**WHAT TO PRODUCE**
From the line containing "D2: diode 1N914" through the last line of the data, return those lines exactly as written and nothing more.
**** EXCERPTED RECORDS
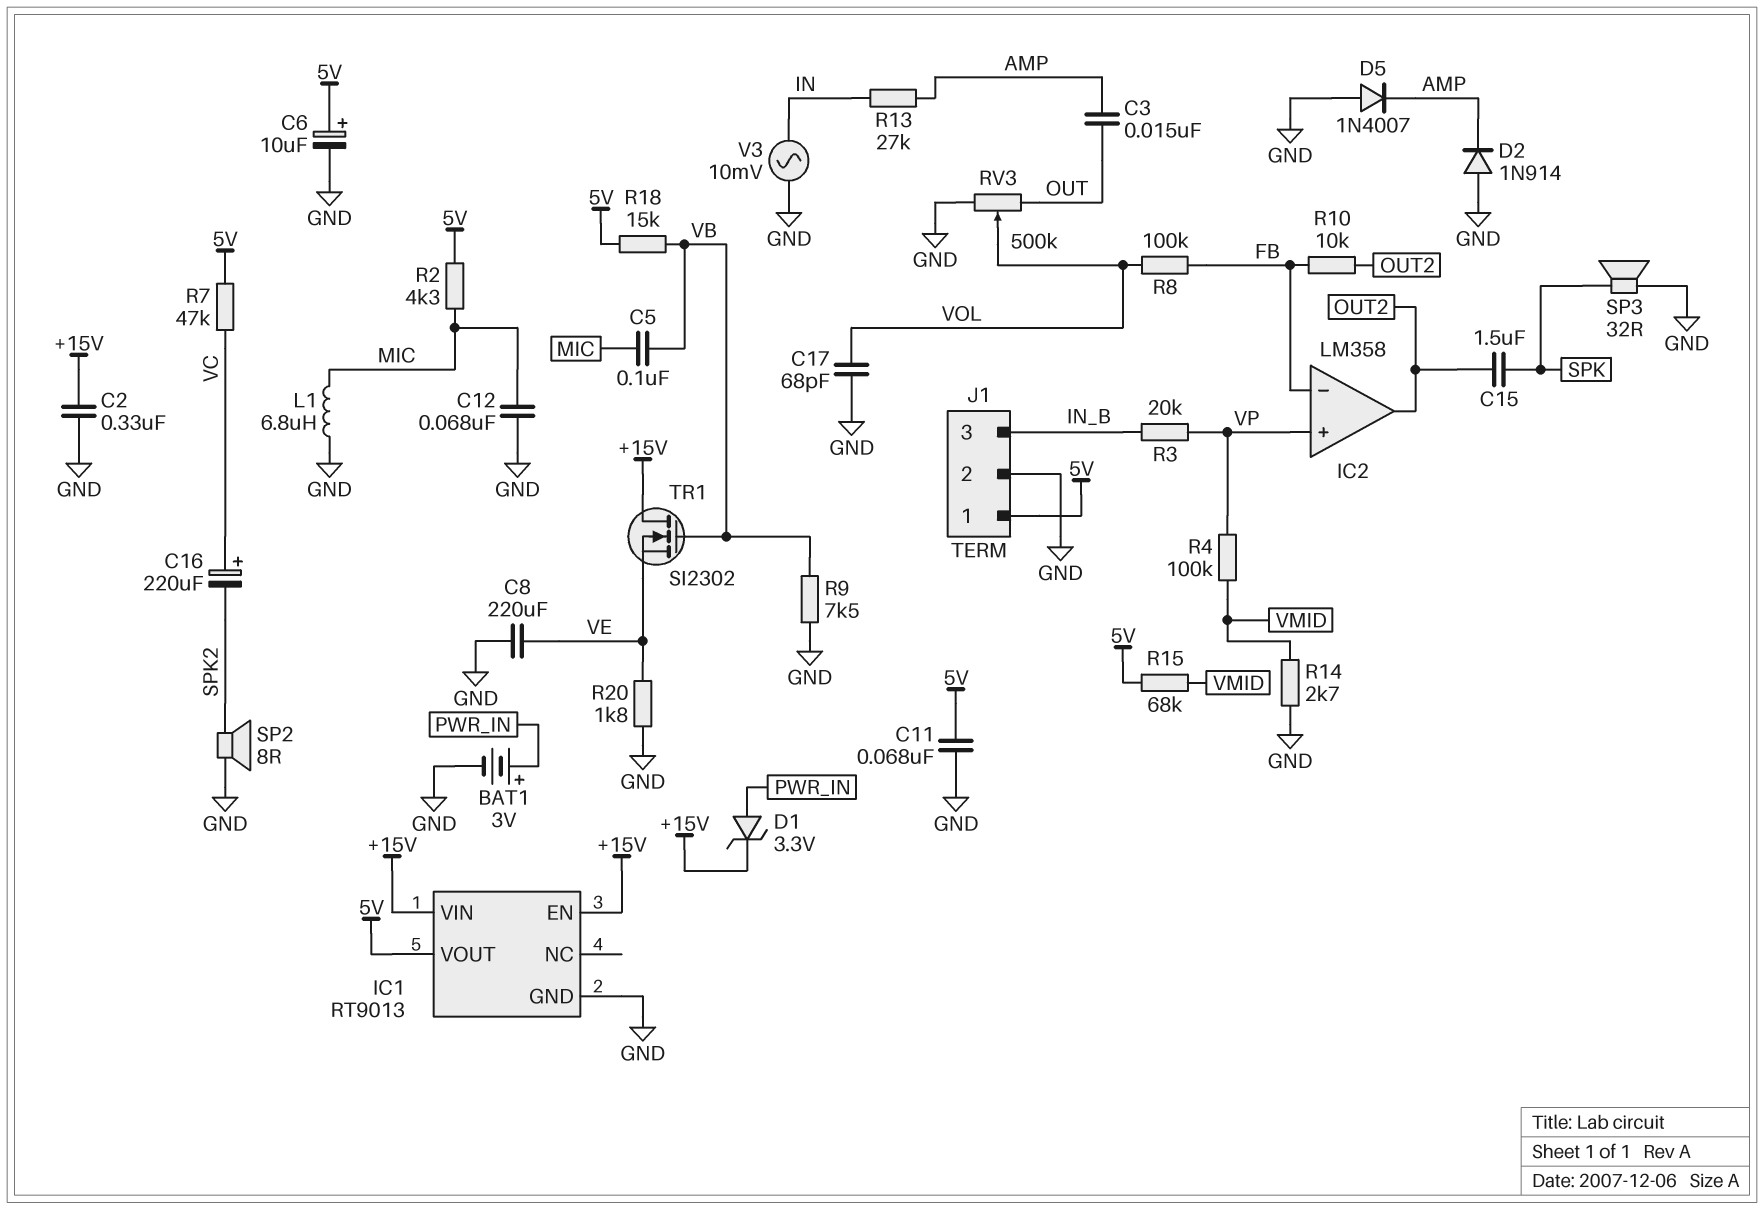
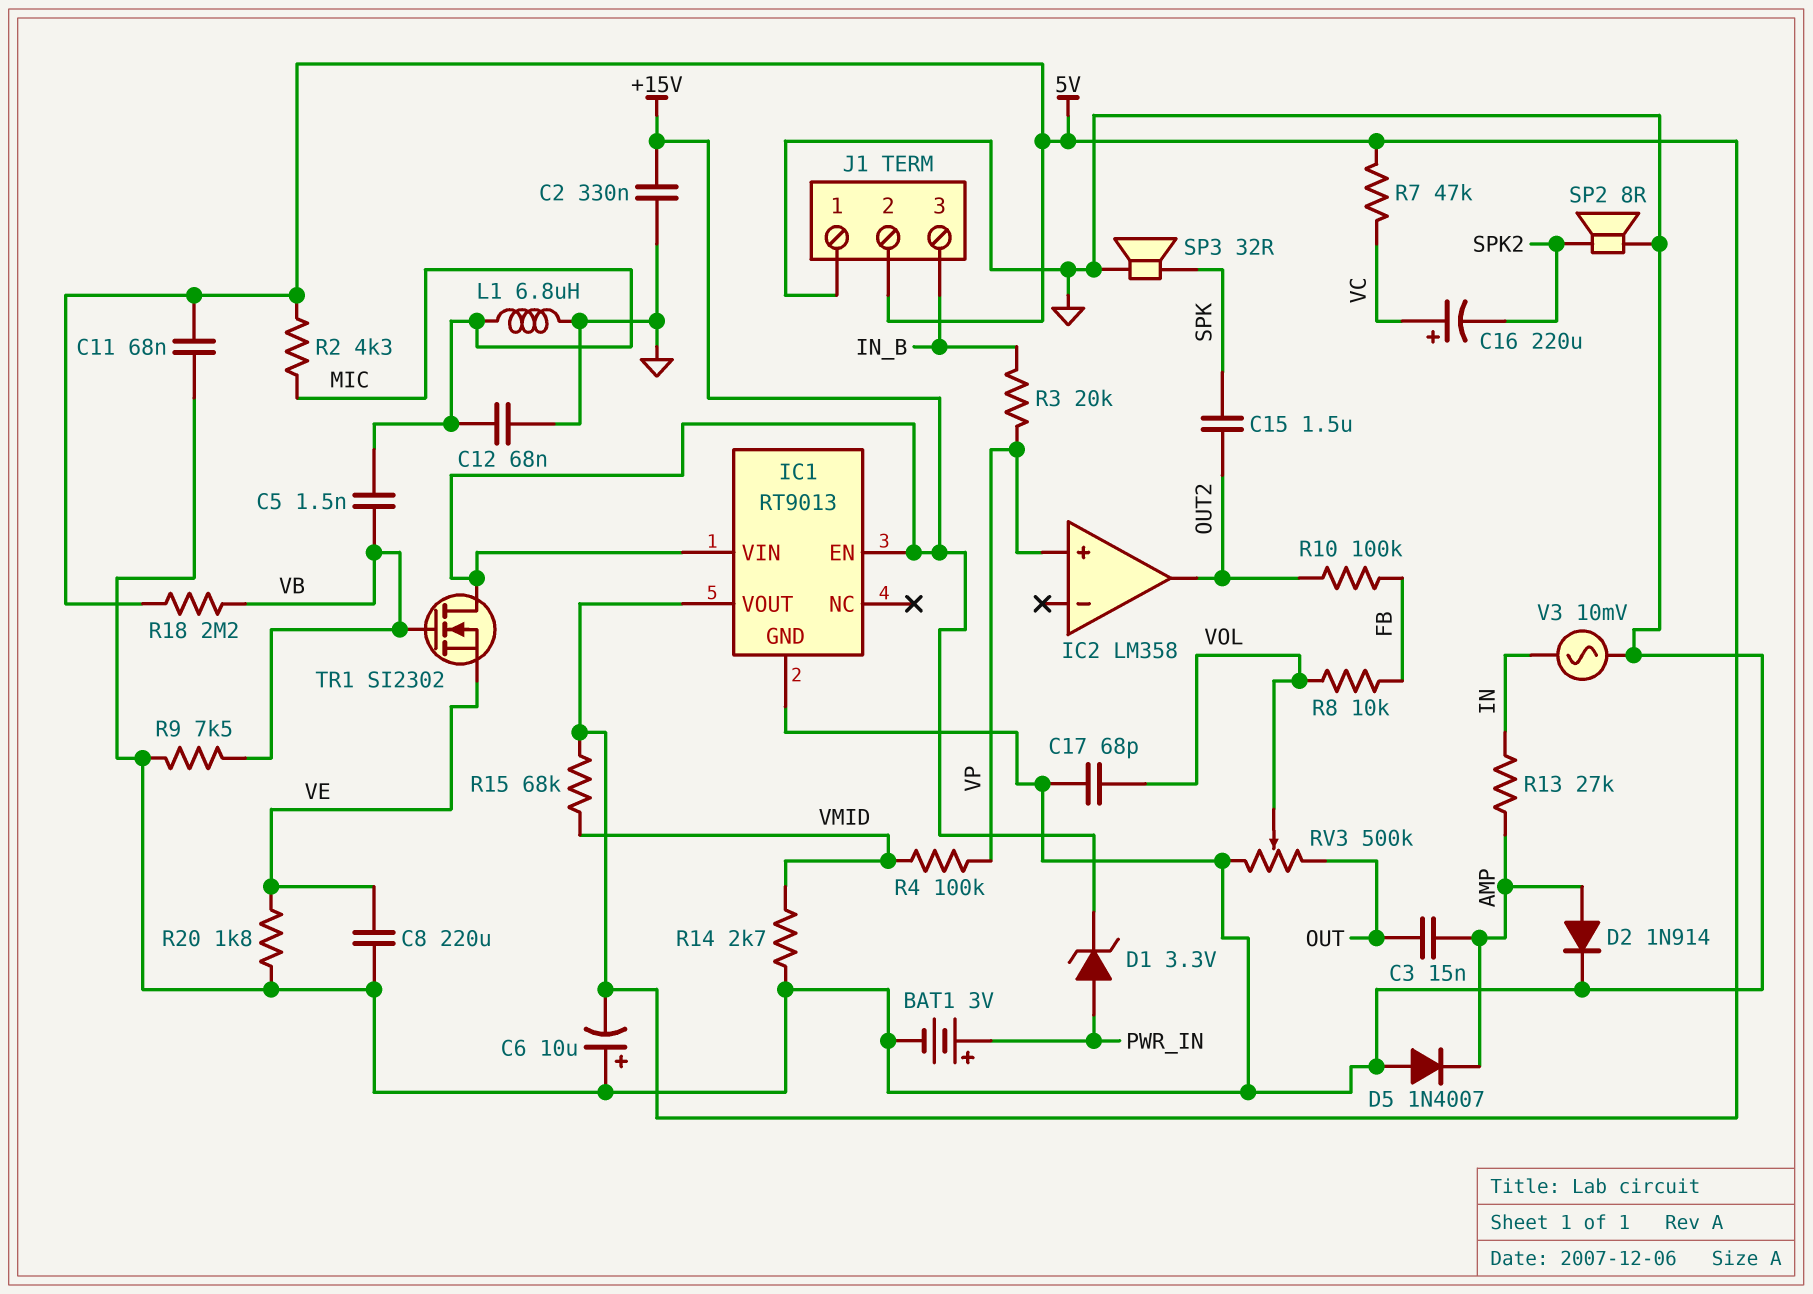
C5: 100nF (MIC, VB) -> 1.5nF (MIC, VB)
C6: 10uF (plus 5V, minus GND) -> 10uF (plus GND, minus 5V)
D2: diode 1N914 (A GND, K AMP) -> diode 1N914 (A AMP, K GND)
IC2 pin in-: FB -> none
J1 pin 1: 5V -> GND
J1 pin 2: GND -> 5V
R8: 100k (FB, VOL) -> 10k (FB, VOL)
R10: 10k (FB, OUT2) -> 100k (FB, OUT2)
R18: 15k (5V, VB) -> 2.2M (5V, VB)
********
**PROBLEM SOLUTION**
D2: diode 1N914 (A GND, K AMP) -> diode 1N914 (A AMP, K GND)
IC2 pin in-: FB -> none
J1 pin 1: 5V -> GND
J1 pin 2: GND -> 5V
R8: 100k (FB, VOL) -> 10k (FB, VOL)
R10: 10k (FB, OUT2) -> 100k (FB, OUT2)
R18: 15k (5V, VB) -> 2.2M (5V, VB)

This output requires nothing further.